ABOUT THIS TASK »
Each record that comes next should be output exactly; pictures do not belong in the copy.

- - -

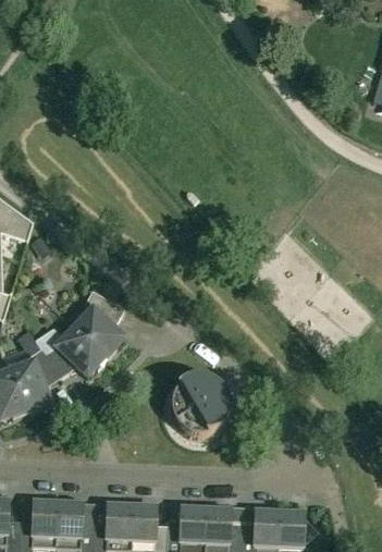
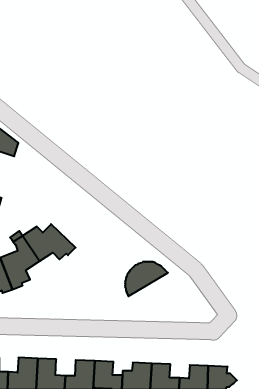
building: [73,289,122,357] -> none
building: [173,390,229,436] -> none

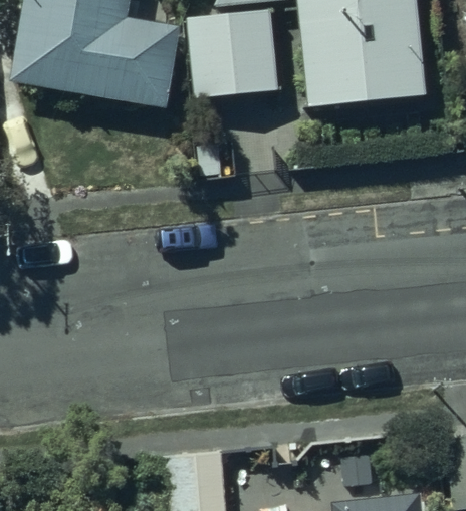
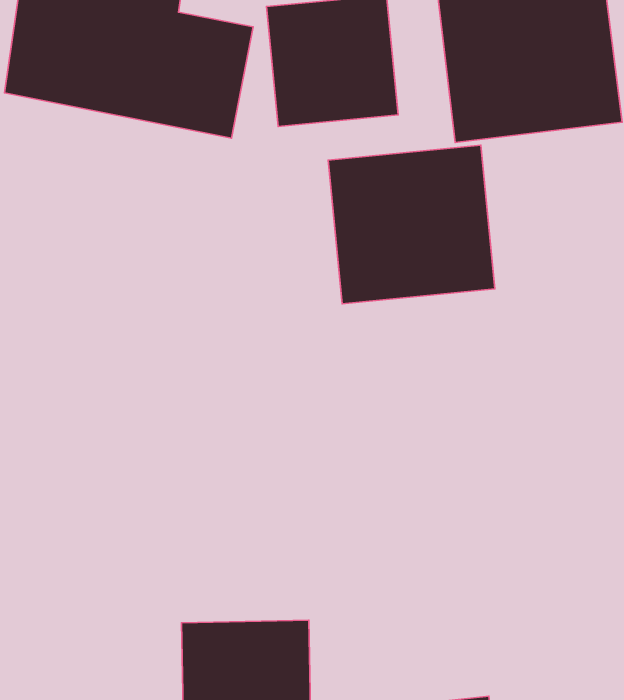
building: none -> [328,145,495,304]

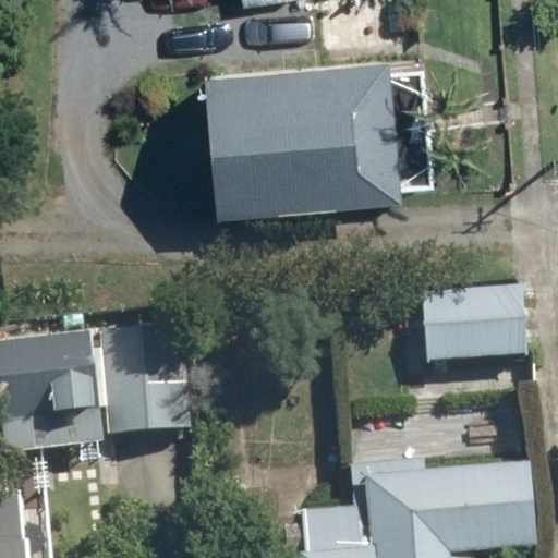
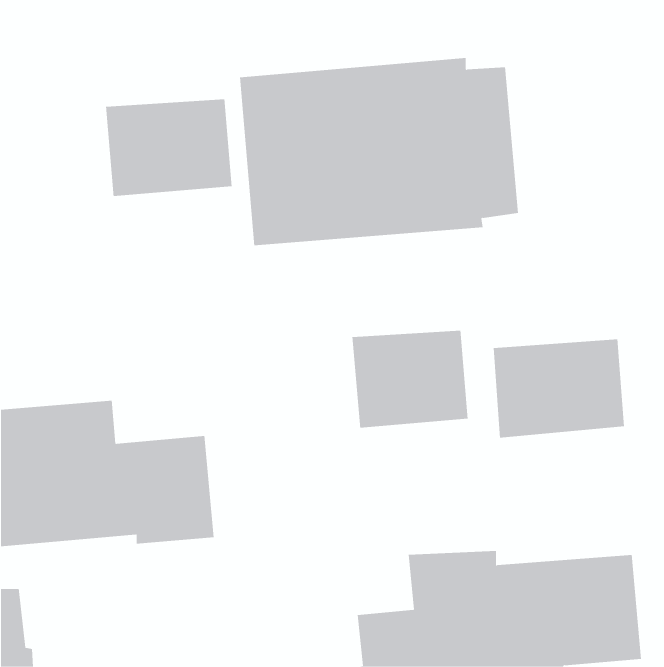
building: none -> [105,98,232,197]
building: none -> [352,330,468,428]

- - -

TASK RESULT »
building: [73,289,122,357] -> none
building: [173,390,229,436] -> none

building: none -> [328,145,495,304]

building: none -> [105,98,232,197]
building: none -> [352,330,468,428]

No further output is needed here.